▶ [Your task] When you print the records below, keep every word exact and leave out the images.

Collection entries
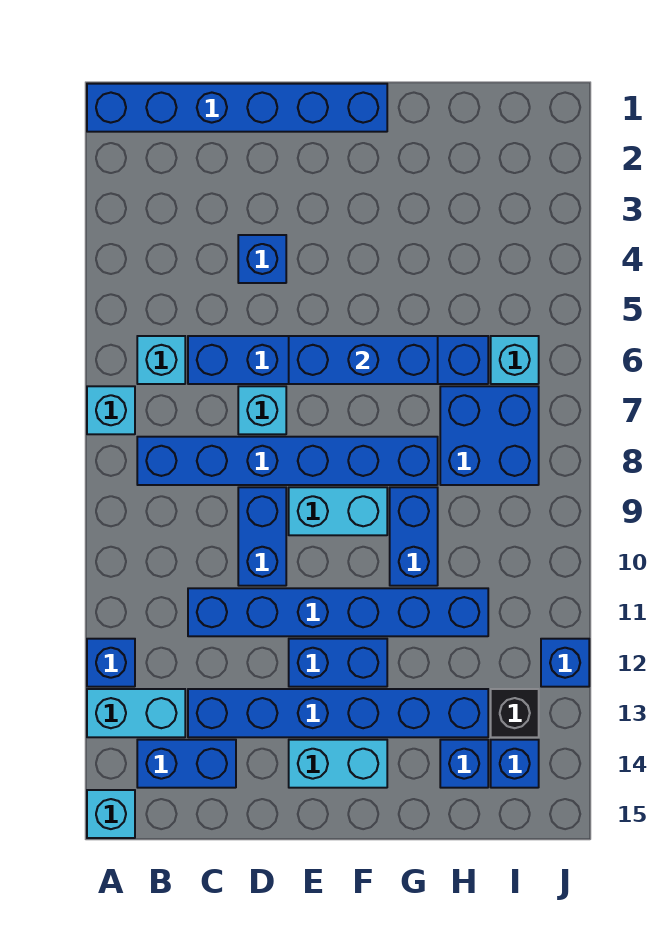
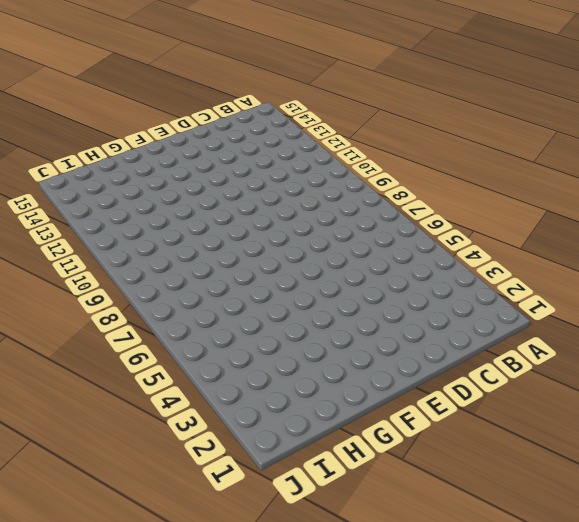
none -> blue brick A1:F1 level 1
none -> cyan brick A7 level 1
none -> blue brick A12 level 1

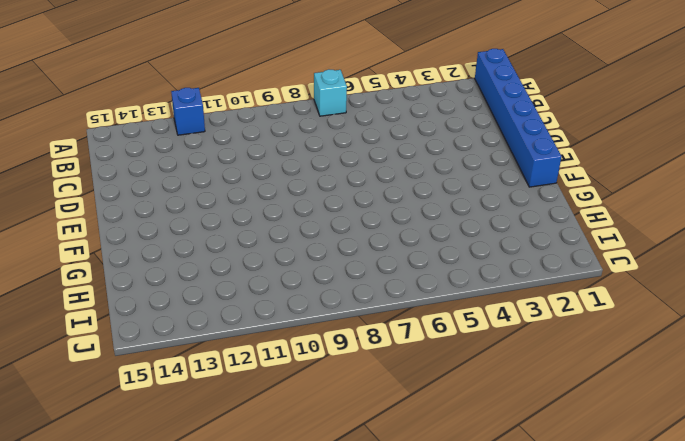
none -> cyan brick A13:B13 level 1
none -> cyan brick A15 level 1
none -> cyan brick B6 level 1

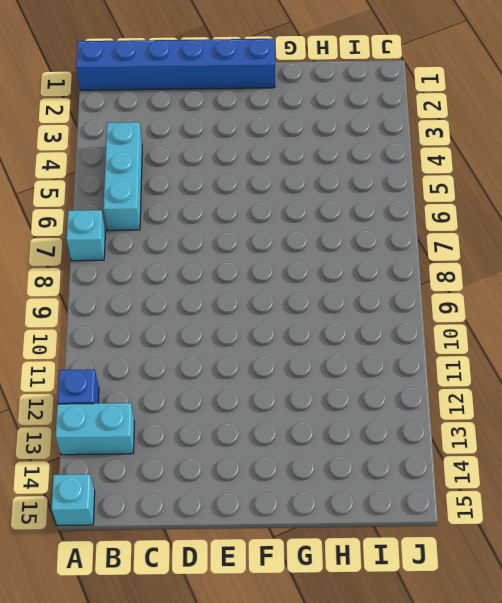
cyan brick B4:B6 level 1 -> cyan brick B6 level 1
none -> blue brick B8:G8 level 1
none -> blue brick B14:C14 level 1
none -> blue brick C6:H6 level 1

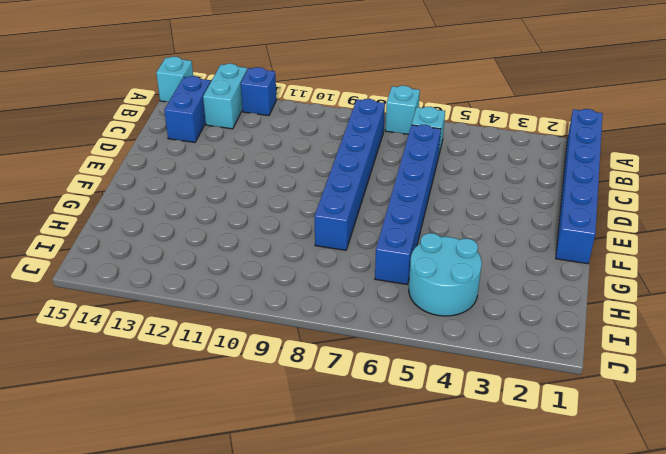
cyan round brick H4:I5 level 1 -> none
none -> blue brick C11:H11 level 1
none -> blue brick C13:H13 level 1
none -> blue brick D4 level 1

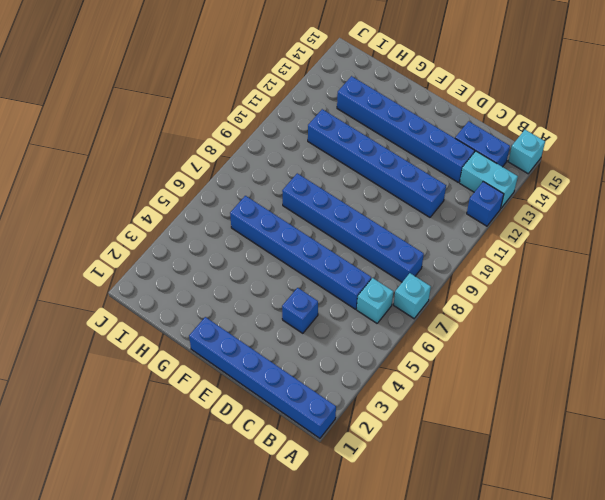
none -> cyan brick D7 level 1
none -> blue brick D9:D10 level 1
none -> cyan brick E9:F9 level 1

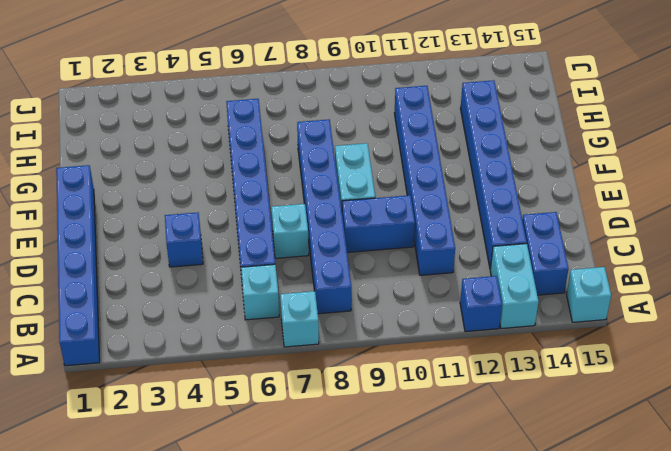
none -> blue brick E12:F12 level 1
none -> cyan brick E14:F14 level 1
none -> blue brick G9:G10 level 1

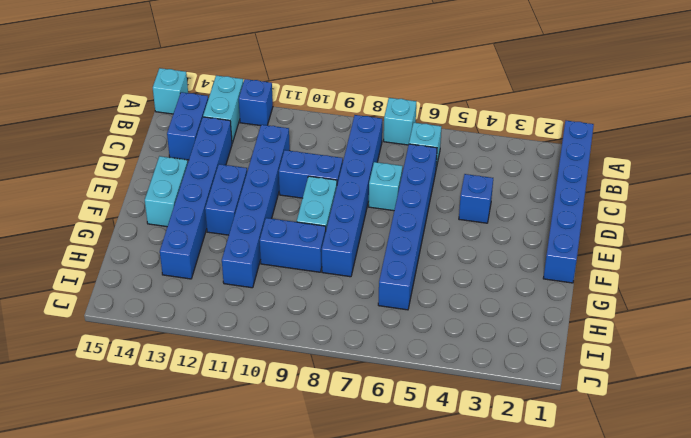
none -> blue brick H7:I8 level 1
none -> blue brick H14 level 1
none -> cyan brick I6 level 1

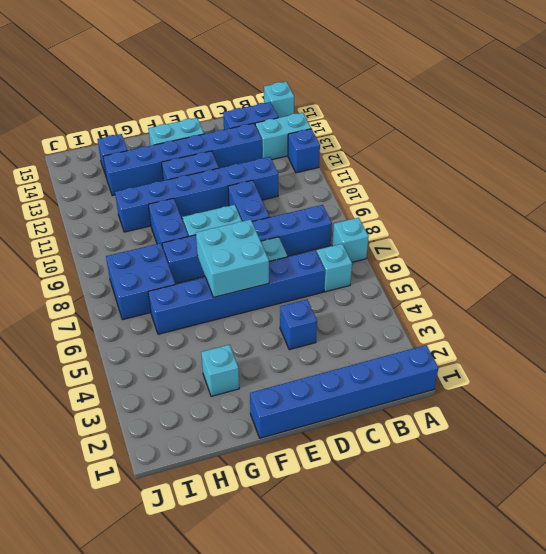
cyan brick E6:F7 level 2 -> blue brick E6:G6 level 2
cyan brick G3 level 1 -> cyan brick I6 level 1
none -> black brick I13 level 1
none -> blue brick I14 level 1
none -> blue brick J12 level 1

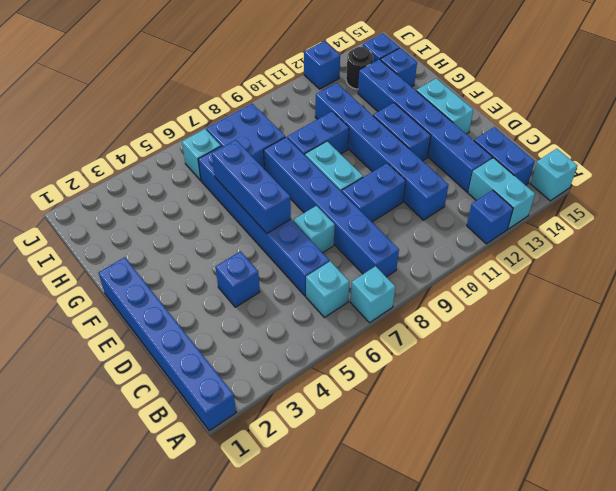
black round brick I13 level 1 -> black brick I13 level 1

▶ [Solution for this problem]
none -> blue brick A1:F1 level 1
none -> cyan brick A7 level 1
none -> blue brick A12 level 1

none -> cyan brick A13:B13 level 1
none -> cyan brick A15 level 1
none -> cyan brick B6 level 1

cyan brick B4:B6 level 1 -> cyan brick B6 level 1
none -> blue brick B8:G8 level 1
none -> blue brick B14:C14 level 1
none -> blue brick C6:H6 level 1

cyan round brick H4:I5 level 1 -> none
none -> blue brick C11:H11 level 1
none -> blue brick C13:H13 level 1
none -> blue brick D4 level 1

none -> cyan brick D7 level 1
none -> blue brick D9:D10 level 1
none -> cyan brick E9:F9 level 1

none -> blue brick E12:F12 level 1
none -> cyan brick E14:F14 level 1
none -> blue brick G9:G10 level 1

none -> blue brick H7:I8 level 1
none -> blue brick H14 level 1
none -> cyan brick I6 level 1

cyan brick E6:F7 level 2 -> blue brick E6:G6 level 2
cyan brick G3 level 1 -> cyan brick I6 level 1
none -> black brick I13 level 1
none -> blue brick I14 level 1
none -> blue brick J12 level 1

black round brick I13 level 1 -> black brick I13 level 1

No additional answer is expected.